━━ Information
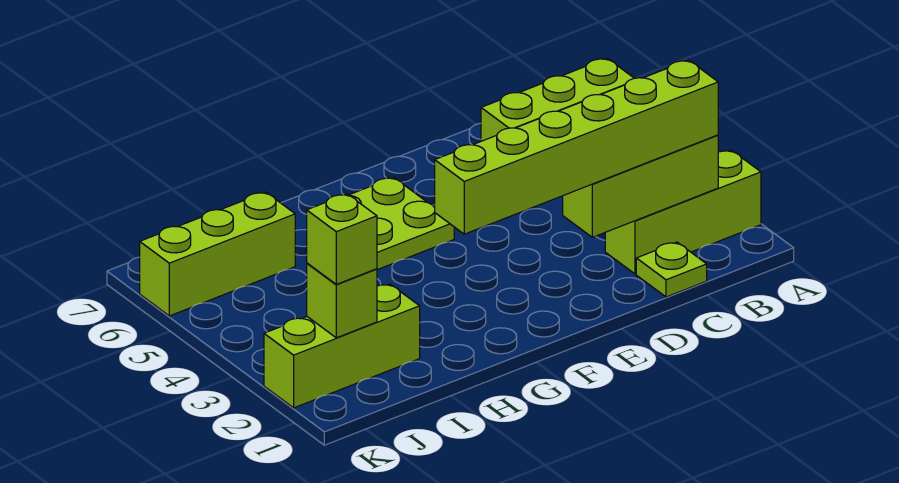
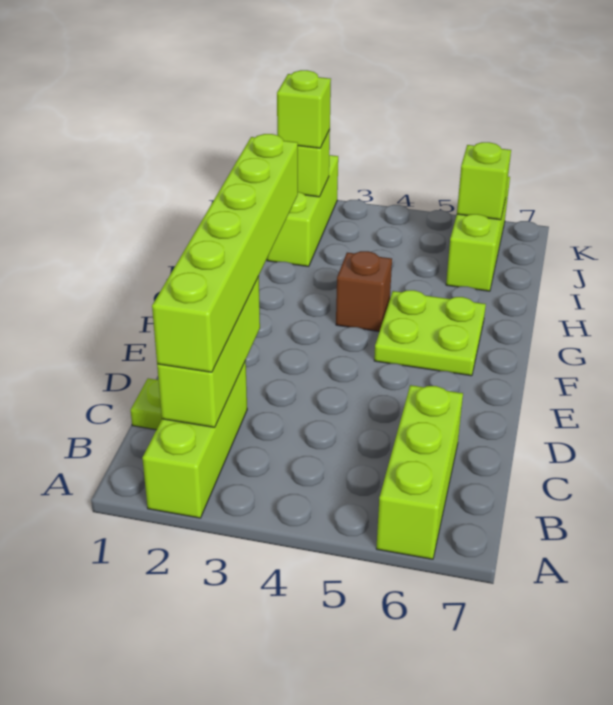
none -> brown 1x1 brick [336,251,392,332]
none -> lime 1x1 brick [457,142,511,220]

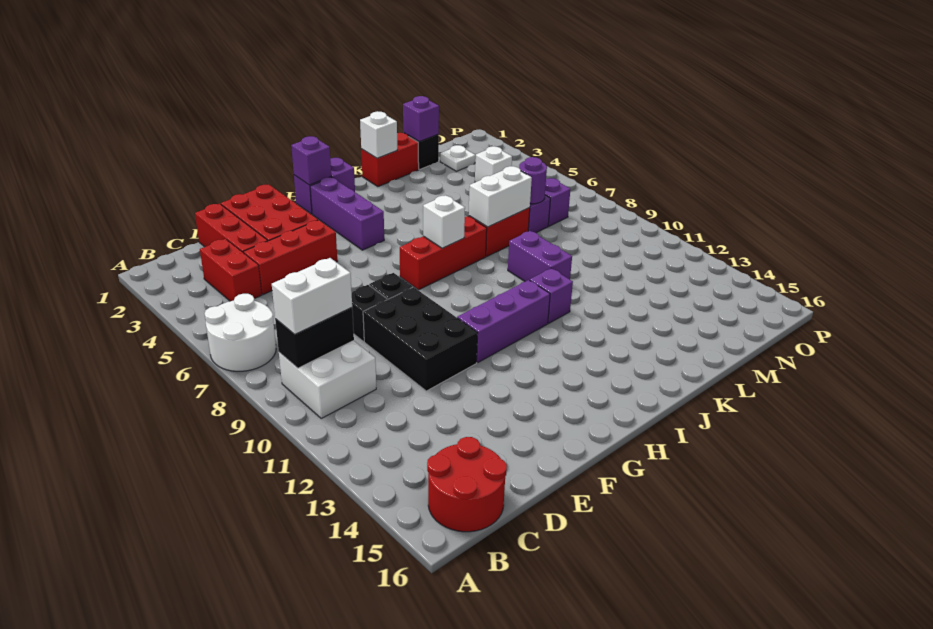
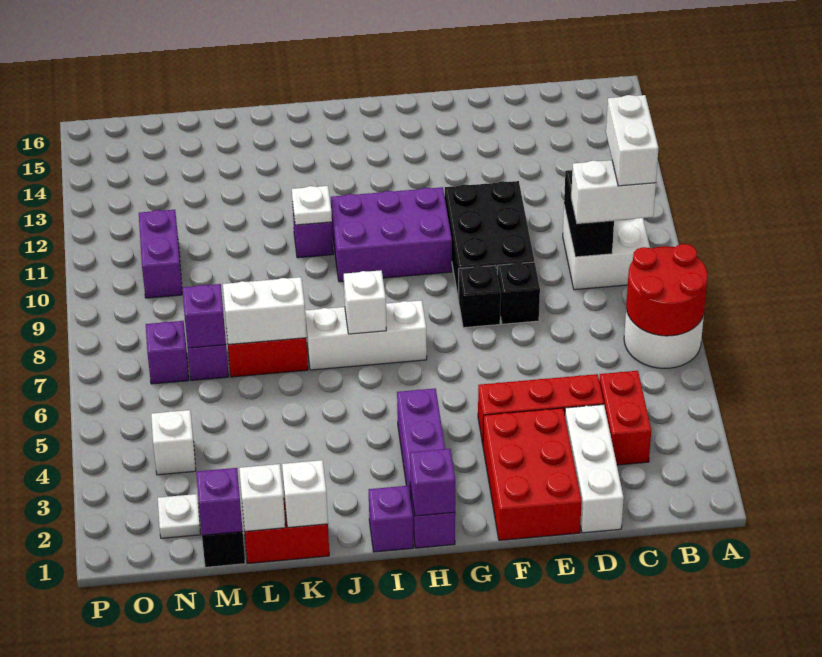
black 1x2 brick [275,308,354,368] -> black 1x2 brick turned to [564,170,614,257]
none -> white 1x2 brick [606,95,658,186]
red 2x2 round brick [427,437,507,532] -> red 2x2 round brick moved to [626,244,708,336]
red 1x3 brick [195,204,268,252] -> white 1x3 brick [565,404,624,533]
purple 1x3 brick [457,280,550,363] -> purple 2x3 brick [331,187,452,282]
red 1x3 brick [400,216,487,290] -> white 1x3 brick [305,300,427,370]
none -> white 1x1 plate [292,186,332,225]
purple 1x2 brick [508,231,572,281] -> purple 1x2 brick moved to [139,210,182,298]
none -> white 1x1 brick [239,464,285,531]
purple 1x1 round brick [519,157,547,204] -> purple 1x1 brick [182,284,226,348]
━━━━
━━ Information
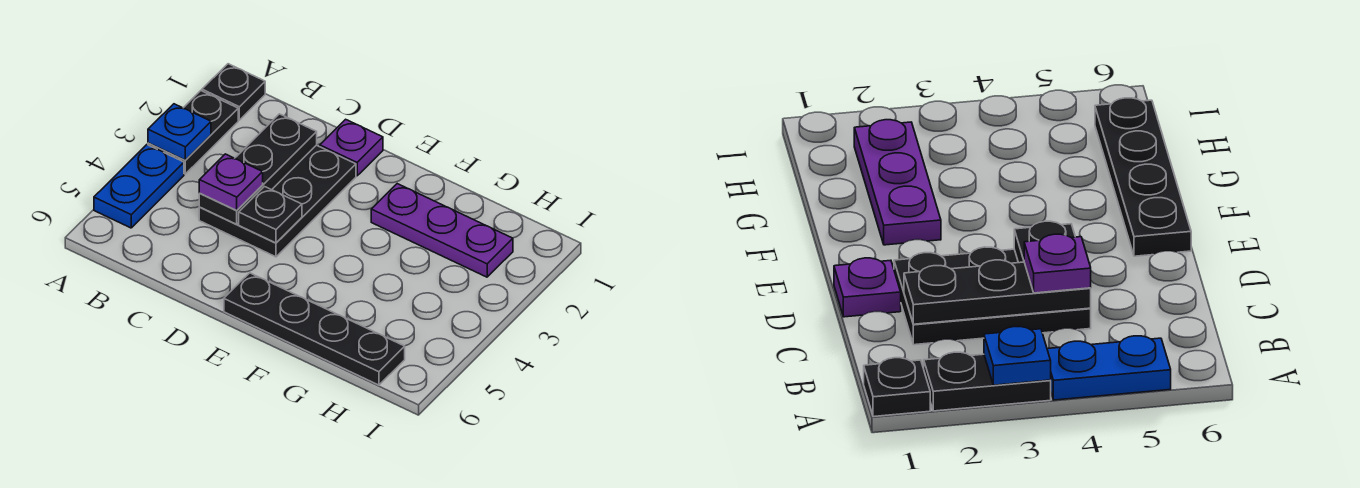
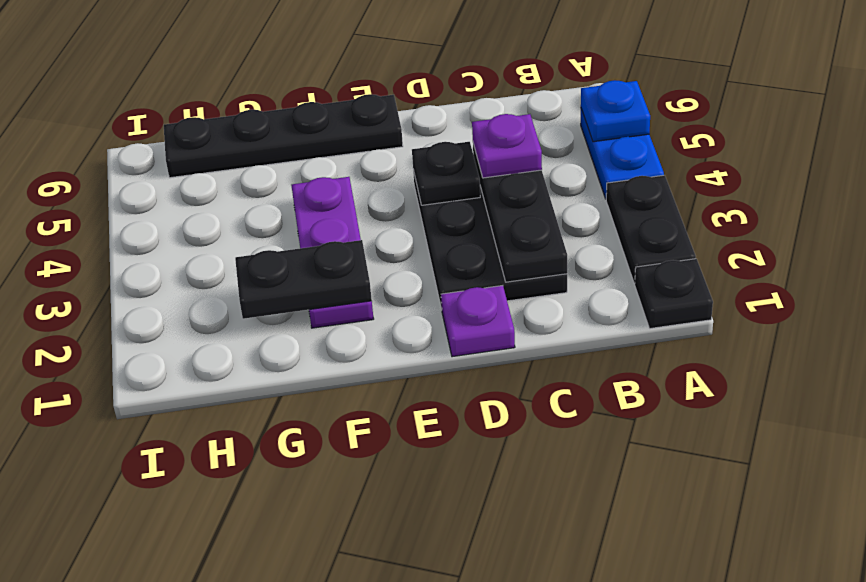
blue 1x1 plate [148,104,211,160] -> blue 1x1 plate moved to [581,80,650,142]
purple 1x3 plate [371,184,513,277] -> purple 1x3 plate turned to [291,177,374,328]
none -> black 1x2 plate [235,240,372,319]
━━━━
Using the listing above, return word for word each line from the one that has "purple 1x2 brick [508,231,572,281]" through the one that has "purple 1x1 round", and no line outside that range.

purple 1x2 brick [508,231,572,281] -> purple 1x2 brick moved to [139,210,182,298]
none -> white 1x1 brick [239,464,285,531]
purple 1x1 round brick [519,157,547,204] -> purple 1x1 brick [182,284,226,348]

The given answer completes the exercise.